[Rows from a segmentation dataset]

>> begin

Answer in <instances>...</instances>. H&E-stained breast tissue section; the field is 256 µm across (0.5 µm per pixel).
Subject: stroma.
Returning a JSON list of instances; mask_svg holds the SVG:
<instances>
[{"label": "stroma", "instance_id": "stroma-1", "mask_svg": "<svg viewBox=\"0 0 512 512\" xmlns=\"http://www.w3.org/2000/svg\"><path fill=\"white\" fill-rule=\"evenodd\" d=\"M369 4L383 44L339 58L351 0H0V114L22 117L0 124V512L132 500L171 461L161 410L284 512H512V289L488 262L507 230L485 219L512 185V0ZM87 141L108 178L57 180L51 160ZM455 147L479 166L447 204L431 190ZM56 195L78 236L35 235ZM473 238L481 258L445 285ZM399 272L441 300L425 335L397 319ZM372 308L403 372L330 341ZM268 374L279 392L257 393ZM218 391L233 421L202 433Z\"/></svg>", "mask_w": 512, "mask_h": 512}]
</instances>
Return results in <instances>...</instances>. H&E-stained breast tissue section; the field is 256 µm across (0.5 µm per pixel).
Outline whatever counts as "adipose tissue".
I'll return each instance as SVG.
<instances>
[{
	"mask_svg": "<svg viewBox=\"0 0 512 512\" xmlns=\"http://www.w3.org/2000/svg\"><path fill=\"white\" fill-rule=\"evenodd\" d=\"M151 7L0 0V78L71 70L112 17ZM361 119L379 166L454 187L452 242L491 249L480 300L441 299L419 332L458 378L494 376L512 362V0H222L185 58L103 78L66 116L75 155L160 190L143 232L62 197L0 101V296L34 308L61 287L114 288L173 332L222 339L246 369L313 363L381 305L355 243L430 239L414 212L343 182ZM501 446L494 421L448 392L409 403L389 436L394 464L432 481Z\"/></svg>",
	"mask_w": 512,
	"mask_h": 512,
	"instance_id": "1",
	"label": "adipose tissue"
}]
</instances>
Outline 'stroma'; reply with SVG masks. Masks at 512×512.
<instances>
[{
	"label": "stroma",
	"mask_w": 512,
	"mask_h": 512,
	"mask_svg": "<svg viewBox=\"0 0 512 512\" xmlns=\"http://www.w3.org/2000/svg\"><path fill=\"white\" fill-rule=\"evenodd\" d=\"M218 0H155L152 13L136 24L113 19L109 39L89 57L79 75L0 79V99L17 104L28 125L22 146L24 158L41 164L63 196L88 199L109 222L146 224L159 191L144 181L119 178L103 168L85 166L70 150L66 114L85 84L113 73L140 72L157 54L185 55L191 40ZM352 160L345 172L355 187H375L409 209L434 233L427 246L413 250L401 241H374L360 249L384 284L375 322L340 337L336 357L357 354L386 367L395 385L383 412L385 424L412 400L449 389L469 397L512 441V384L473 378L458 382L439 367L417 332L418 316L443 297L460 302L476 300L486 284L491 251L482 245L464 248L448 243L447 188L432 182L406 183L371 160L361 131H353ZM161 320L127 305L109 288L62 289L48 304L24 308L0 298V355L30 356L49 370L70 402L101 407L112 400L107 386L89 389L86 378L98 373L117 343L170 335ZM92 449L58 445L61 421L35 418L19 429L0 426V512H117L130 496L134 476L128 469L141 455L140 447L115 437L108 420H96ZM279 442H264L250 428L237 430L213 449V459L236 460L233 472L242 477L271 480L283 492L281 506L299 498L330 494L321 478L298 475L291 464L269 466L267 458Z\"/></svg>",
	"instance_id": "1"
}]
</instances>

>> end

**EXERCISE AIM:**
Return only the exact lines from the opening of the records through the line that contains "Return results in", both included.

**EXERCISE RESULT:**
Answer in <instances>...</instances>. H&E-stained breast tissue section; the field is 256 µm across (0.5 µm per pixel).
Subject: stroma.
Returning a JSON list of instances; mask_svg holds the SVG:
<instances>
[{"label": "stroma", "instance_id": "stroma-1", "mask_svg": "<svg viewBox=\"0 0 512 512\" xmlns=\"http://www.w3.org/2000/svg\"><path fill=\"white\" fill-rule=\"evenodd\" d=\"M369 4L383 44L339 58L351 0H0V114L22 117L0 124V512L132 500L171 461L161 410L284 512H512V289L488 262L507 230L485 219L512 185V0ZM87 141L108 178L57 180L51 160ZM455 147L479 166L447 204L431 190ZM56 195L78 236L35 235ZM473 238L481 258L445 285ZM399 272L441 300L425 335L397 319ZM372 308L403 372L330 341ZM268 374L279 392L257 393ZM218 391L233 421L202 433Z\"/></svg>", "mask_w": 512, "mask_h": 512}]
</instances>
Return results in <instances>...</instances>. H&E-stained breast tissue section; the field is 256 µm across (0.5 µm per pixel).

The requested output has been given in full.